=== Section Start ===

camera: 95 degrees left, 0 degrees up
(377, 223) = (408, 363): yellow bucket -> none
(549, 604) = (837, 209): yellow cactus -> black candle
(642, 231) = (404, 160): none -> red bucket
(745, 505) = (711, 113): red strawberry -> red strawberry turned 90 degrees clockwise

=== Section End ===
=== Section Start ===

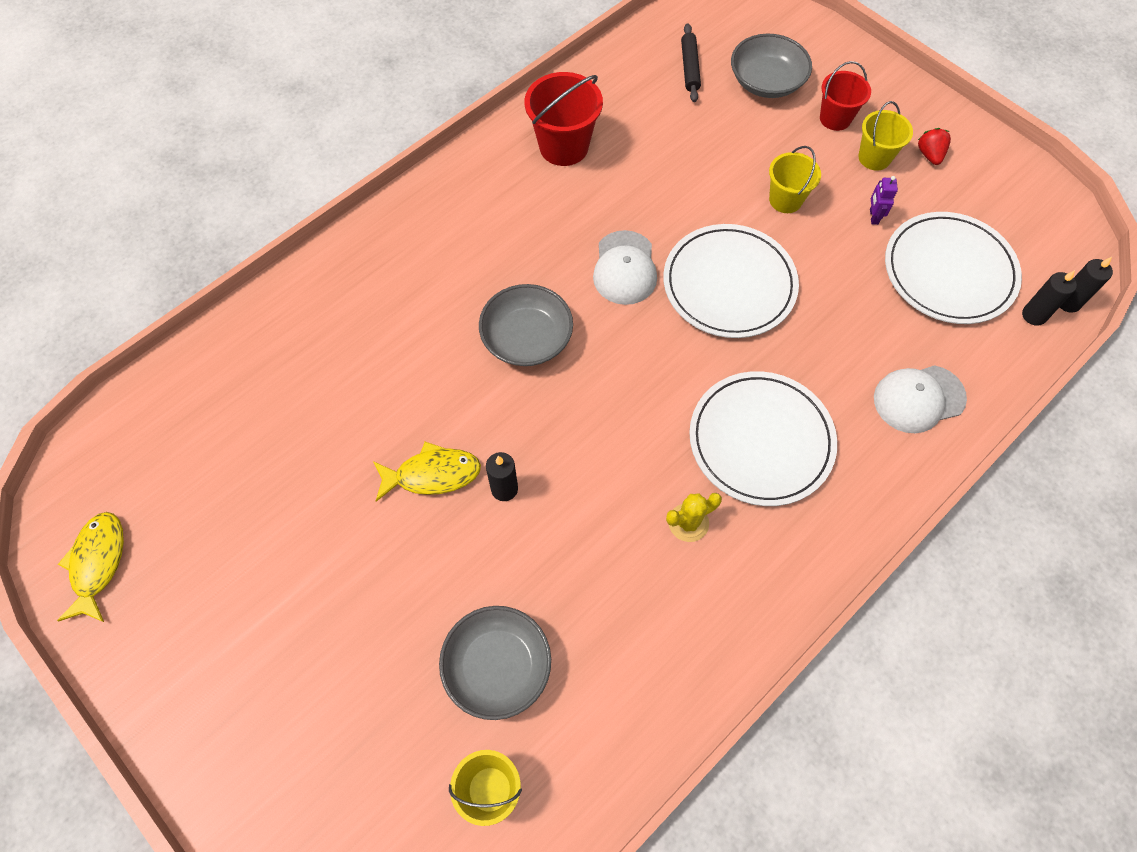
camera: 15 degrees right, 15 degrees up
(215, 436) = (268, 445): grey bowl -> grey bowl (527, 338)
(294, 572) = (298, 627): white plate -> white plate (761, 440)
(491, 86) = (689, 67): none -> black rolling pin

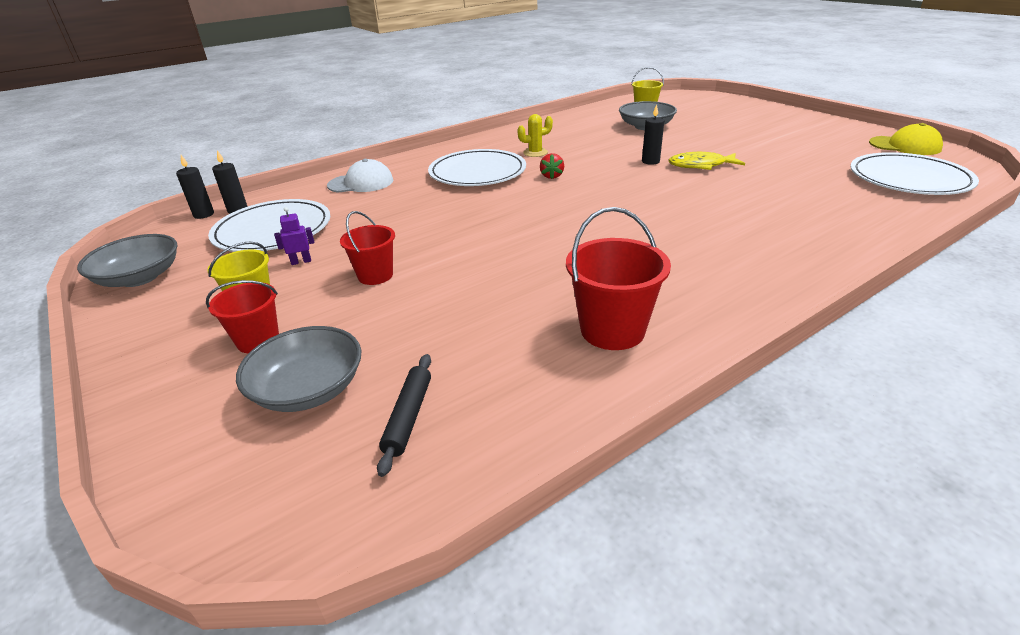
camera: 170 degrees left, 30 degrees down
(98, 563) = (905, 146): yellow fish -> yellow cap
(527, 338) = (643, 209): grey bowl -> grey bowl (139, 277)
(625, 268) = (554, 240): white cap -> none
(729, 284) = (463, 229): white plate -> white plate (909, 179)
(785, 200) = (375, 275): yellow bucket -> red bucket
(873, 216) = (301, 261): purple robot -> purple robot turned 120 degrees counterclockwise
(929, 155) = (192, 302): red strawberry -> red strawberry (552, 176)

=== Section End ===

## PROBLEM STATEMENT
Transcribe the lines above between the line holding "camera: 95 degrees left, 0 degrees up" and the line holding "(745, 505) = (711, 113): red", inclusive, exactly as they stand and with nothing added.

## SOLVED EXERCISE
camera: 95 degrees left, 0 degrees up
(377, 223) = (408, 363): yellow bucket -> none
(549, 604) = (837, 209): yellow cactus -> black candle
(642, 231) = (404, 160): none -> red bucket
(745, 505) = (711, 113): red strawberry -> red strawberry turned 90 degrees clockwise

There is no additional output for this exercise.